Print the whole listing again exactly, keeping no pictures in it.
━━━━━━━━━━
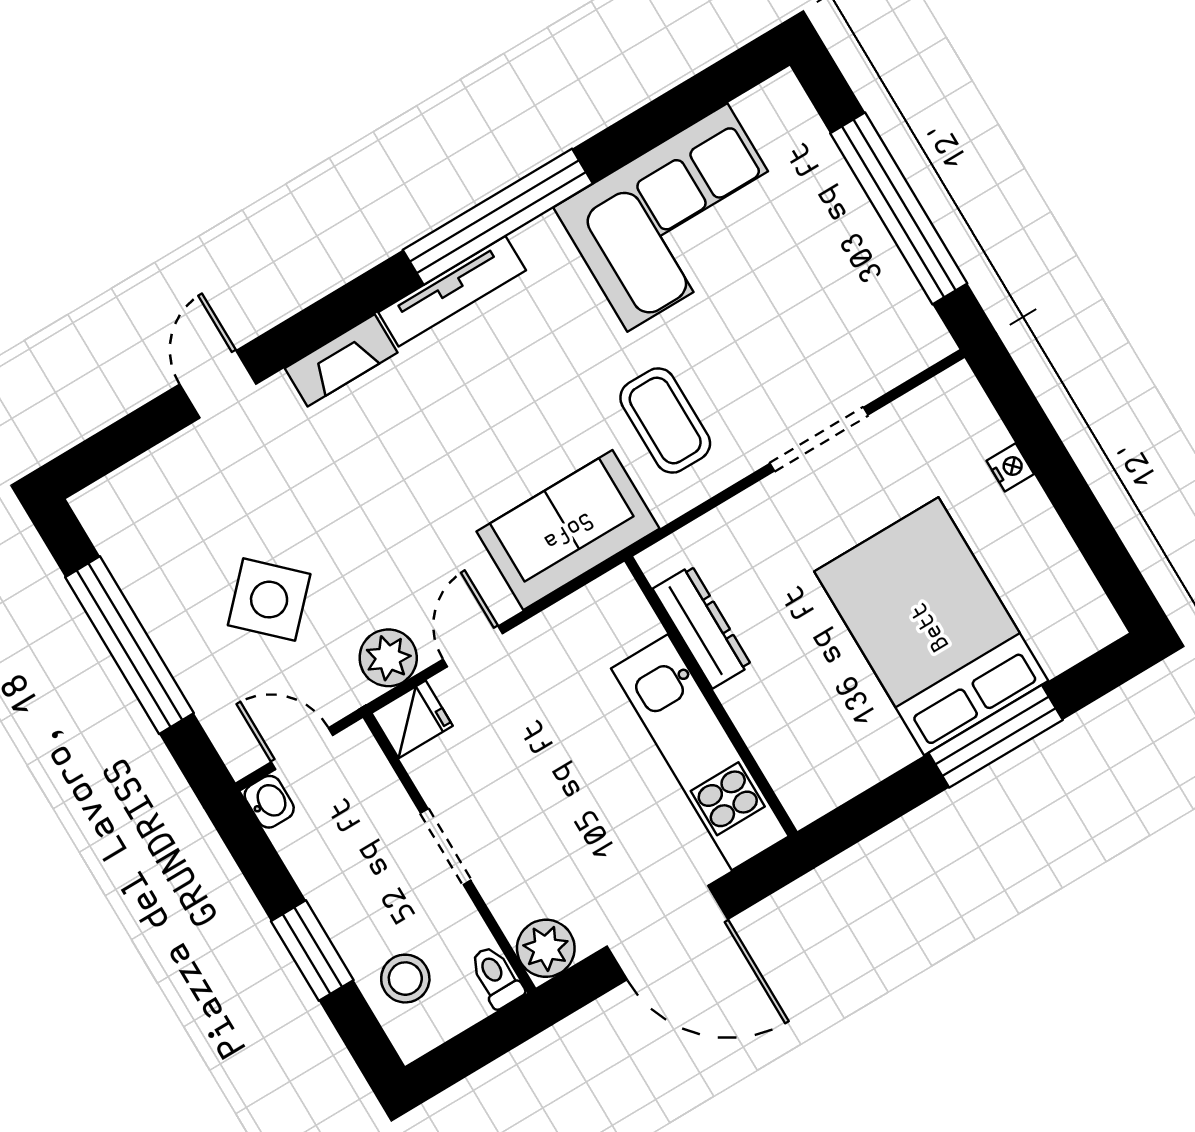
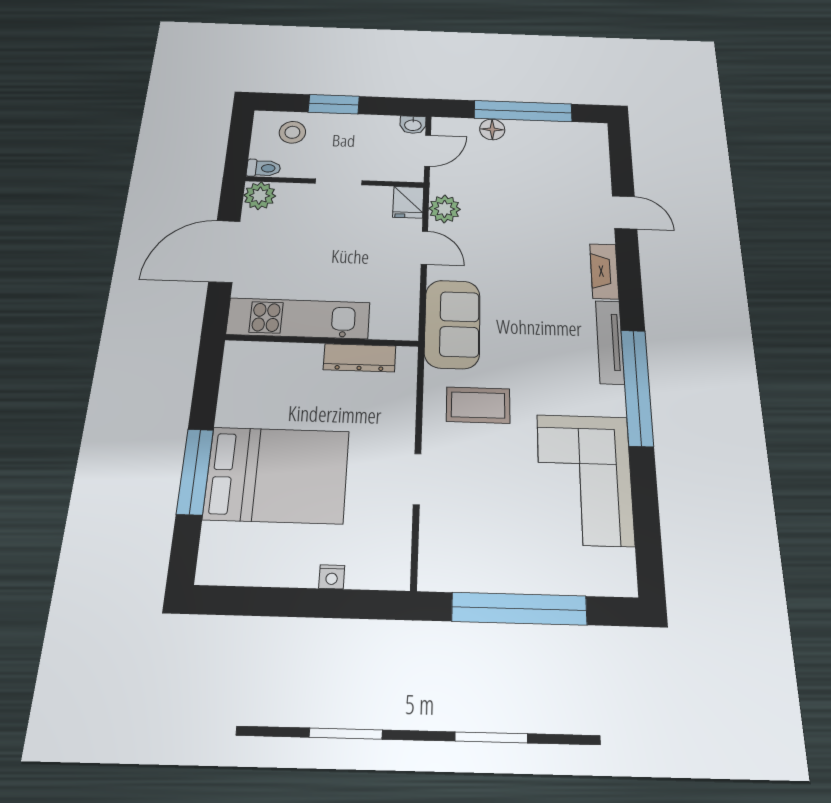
doorway: (819, 439) -> (417, 479), width x0.73
side table: (269, 600) -> (506, 176), removed
floor lamp: (197, 673) -> (492, 129), added

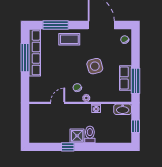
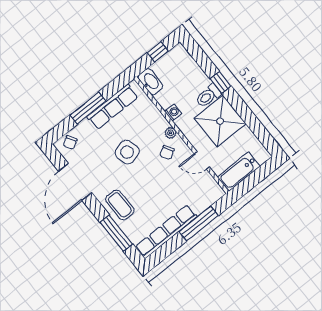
window: (25, 58) -> (199, 224), moved
row of seats: (126, 78) -> (113, 107), width x1.48
window: (136, 81) -> (88, 108), moved
bathtub: (36, 118) -> (239, 172), added
shower: (77, 136) -> (220, 121), width x1.86, depth x1.86
window: (68, 147) -> (220, 82), moved

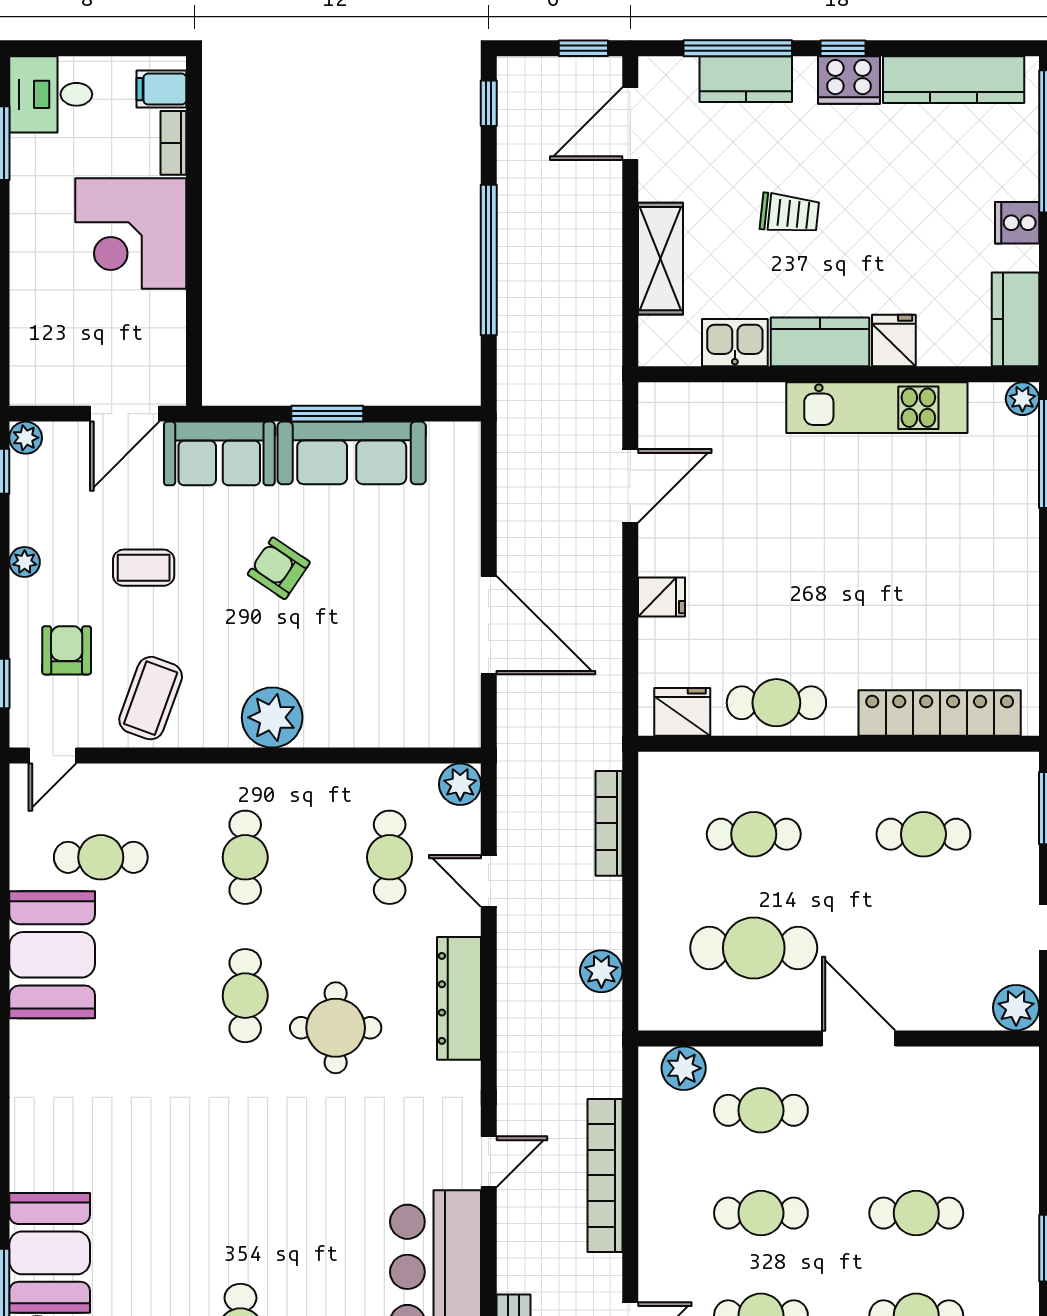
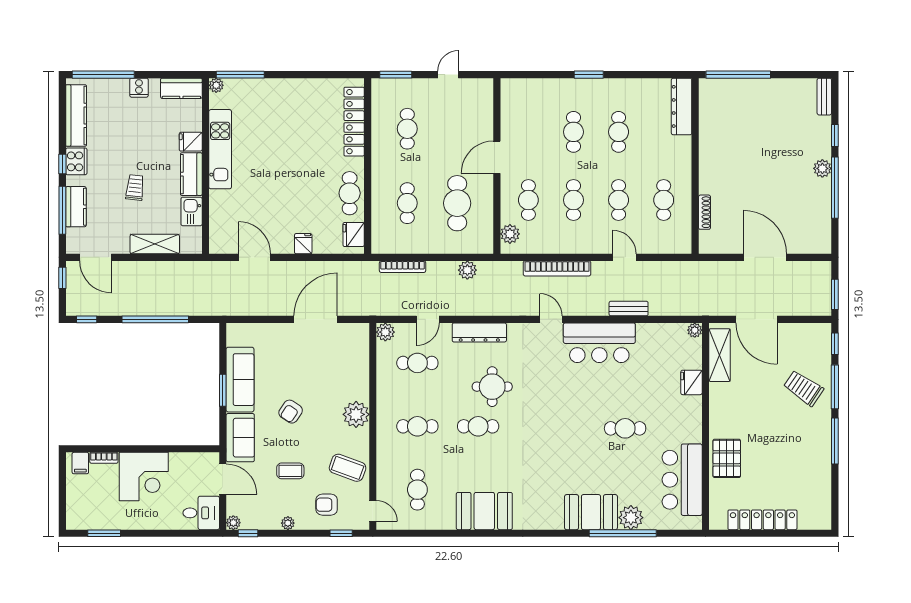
desk: (51, 94) -> (201, 513), moved, turned -90
coffee table: (144, 568) -> (290, 471), turned 90
booth: (52, 955) -> (484, 511), moved
plant: (1016, 1008) -> (483, 88), removed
━━━━━━━━━━
* [Solution]
doorway: (819, 439) -> (417, 479), width x0.73
side table: (269, 600) -> (506, 176), removed
floor lamp: (197, 673) -> (492, 129), added

window: (25, 58) -> (199, 224), moved
row of seats: (126, 78) -> (113, 107), width x1.48
window: (136, 81) -> (88, 108), moved
bathtub: (36, 118) -> (239, 172), added
shower: (77, 136) -> (220, 121), width x1.86, depth x1.86
window: (68, 147) -> (220, 82), moved

desk: (51, 94) -> (201, 513), moved, turned -90
coffee table: (144, 568) -> (290, 471), turned 90
booth: (52, 955) -> (484, 511), moved
plant: (1016, 1008) -> (483, 88), removed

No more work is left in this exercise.